# [The input]
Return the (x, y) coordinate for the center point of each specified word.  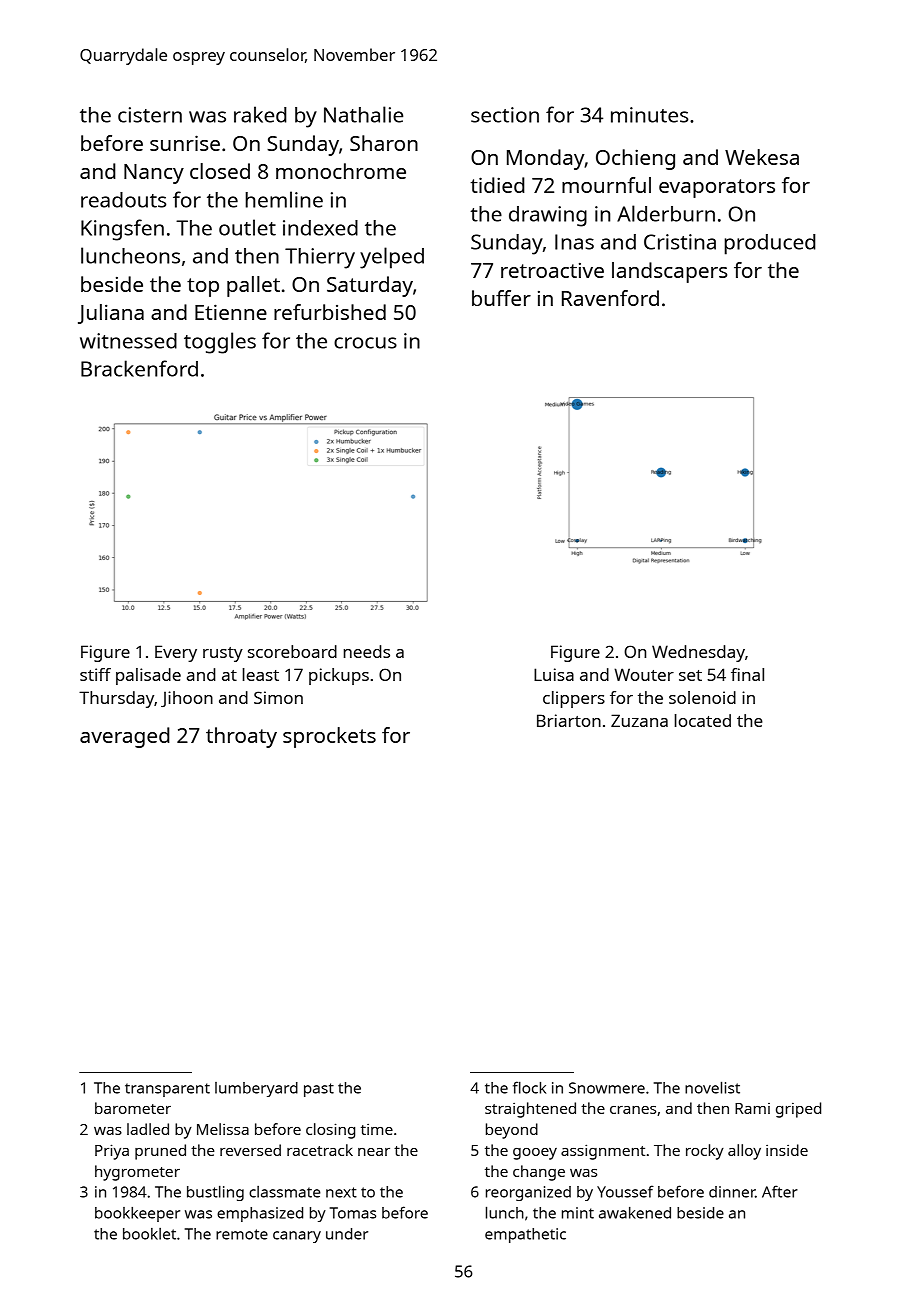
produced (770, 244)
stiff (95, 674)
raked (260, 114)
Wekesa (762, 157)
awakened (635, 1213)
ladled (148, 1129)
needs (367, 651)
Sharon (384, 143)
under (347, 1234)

--

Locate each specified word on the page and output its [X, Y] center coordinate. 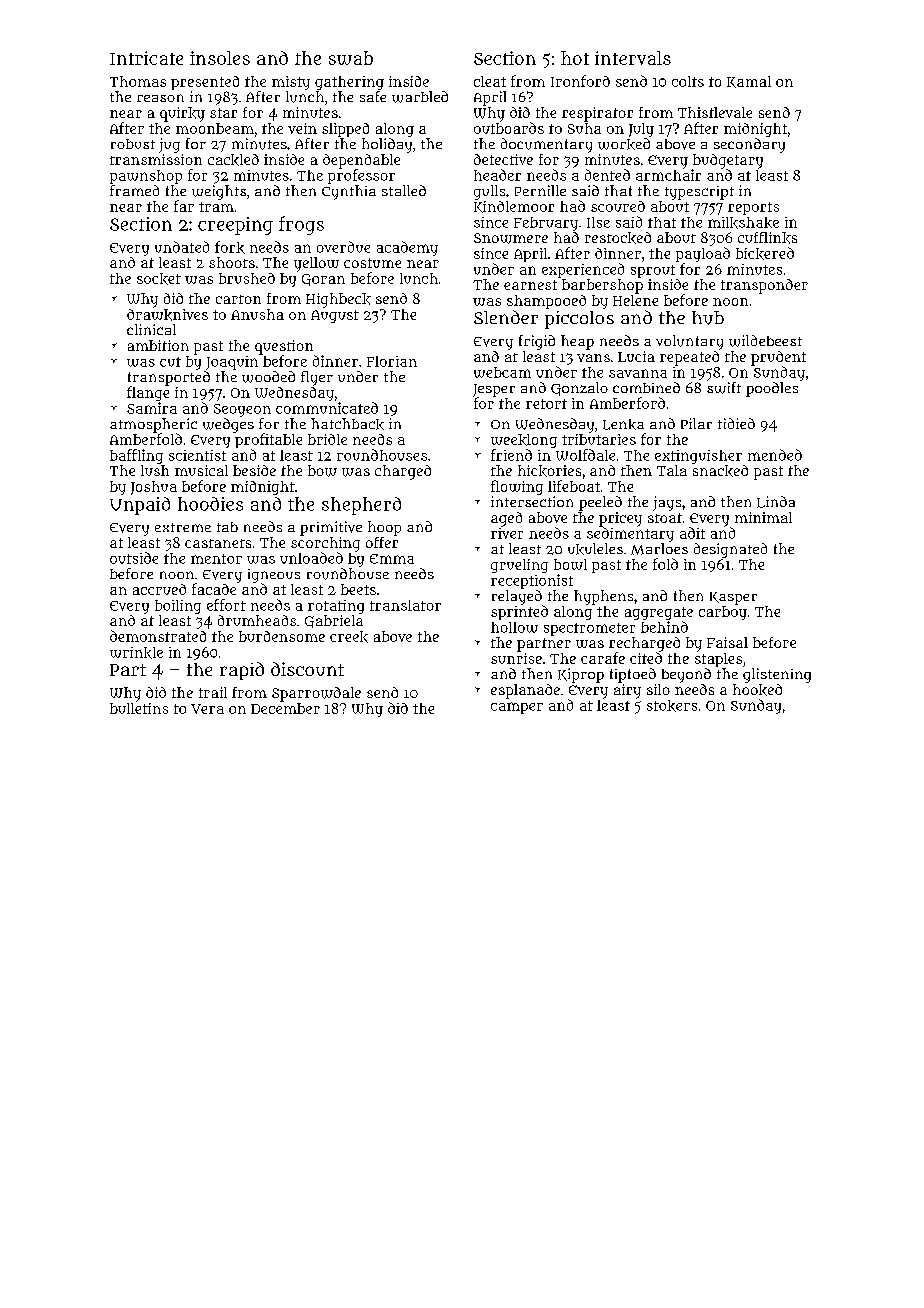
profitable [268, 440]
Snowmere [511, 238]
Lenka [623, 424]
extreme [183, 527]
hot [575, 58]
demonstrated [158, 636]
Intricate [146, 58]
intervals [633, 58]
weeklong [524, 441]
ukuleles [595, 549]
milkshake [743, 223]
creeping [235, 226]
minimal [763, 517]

# [Exercise details]
Copy out, unchanged, the stretch of the material above from the line containing "Snowmere [511, 238]" through the line containing "minimal [763, 517]", including both of those lines.

# [Answer to this exercise]
Snowmere [511, 238]
Lenka [623, 424]
extreme [183, 527]
hot [575, 58]
demonstrated [158, 636]
Intricate [146, 58]
intervals [633, 58]
weeklong [524, 441]
ukuleles [595, 549]
milkshake [743, 223]
creeping [235, 226]
minimal [763, 517]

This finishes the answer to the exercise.